» **Your goal**:
Give every entry below again, exactly as written, and skip the images.

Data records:
--
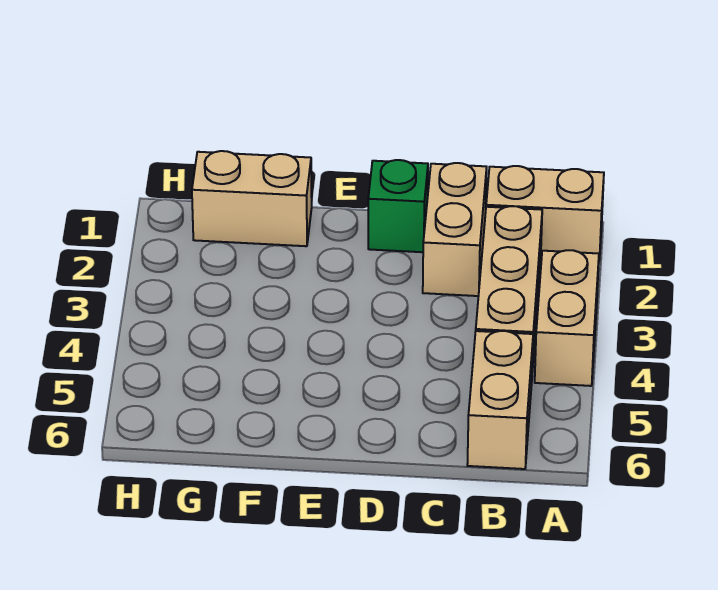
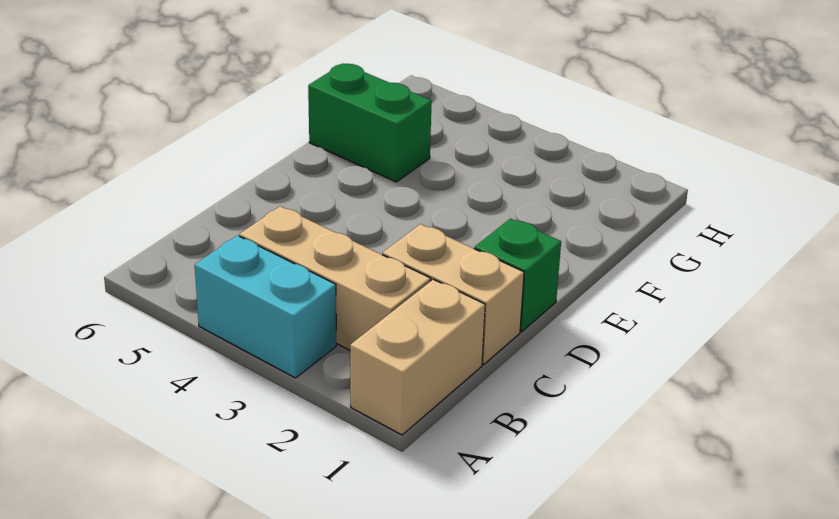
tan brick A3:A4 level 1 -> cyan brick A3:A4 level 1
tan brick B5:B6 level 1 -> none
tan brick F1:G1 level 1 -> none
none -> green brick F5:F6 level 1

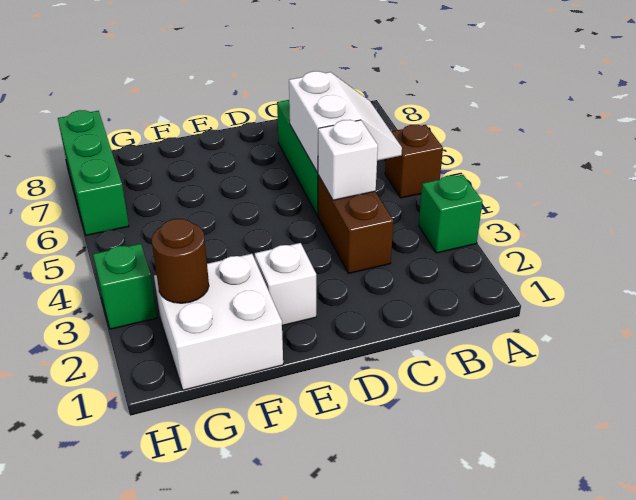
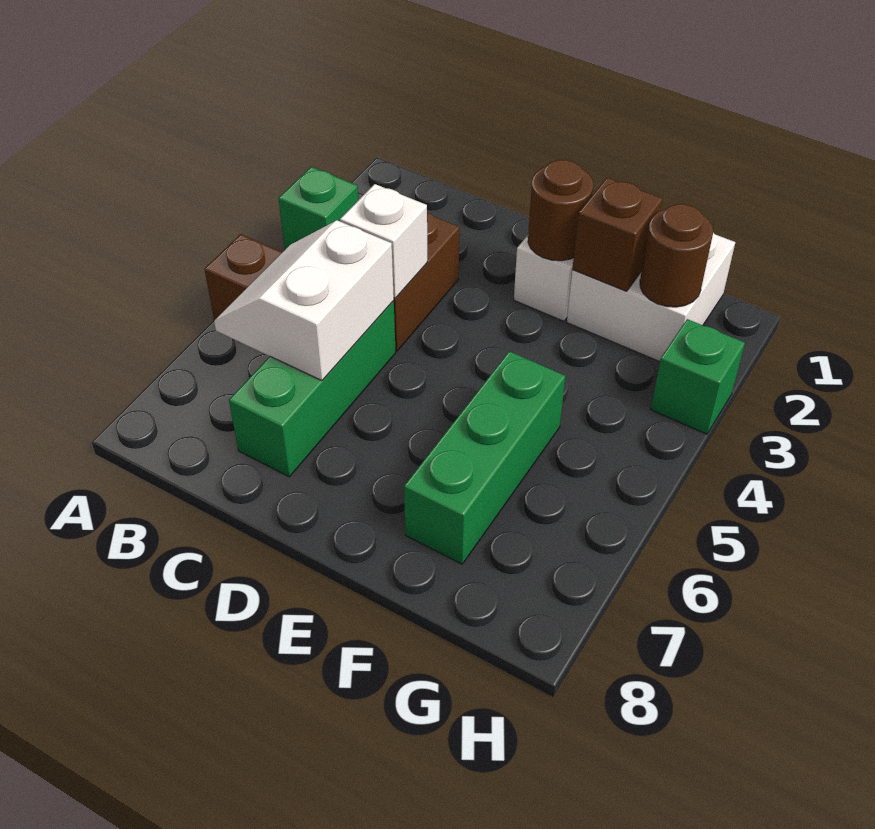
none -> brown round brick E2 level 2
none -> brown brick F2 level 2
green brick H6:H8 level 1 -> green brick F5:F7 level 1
--
» **Result of the exercise**:
tan brick A3:A4 level 1 -> cyan brick A3:A4 level 1
tan brick B5:B6 level 1 -> none
tan brick F1:G1 level 1 -> none
none -> green brick F5:F6 level 1

none -> brown round brick E2 level 2
none -> brown brick F2 level 2
green brick H6:H8 level 1 -> green brick F5:F7 level 1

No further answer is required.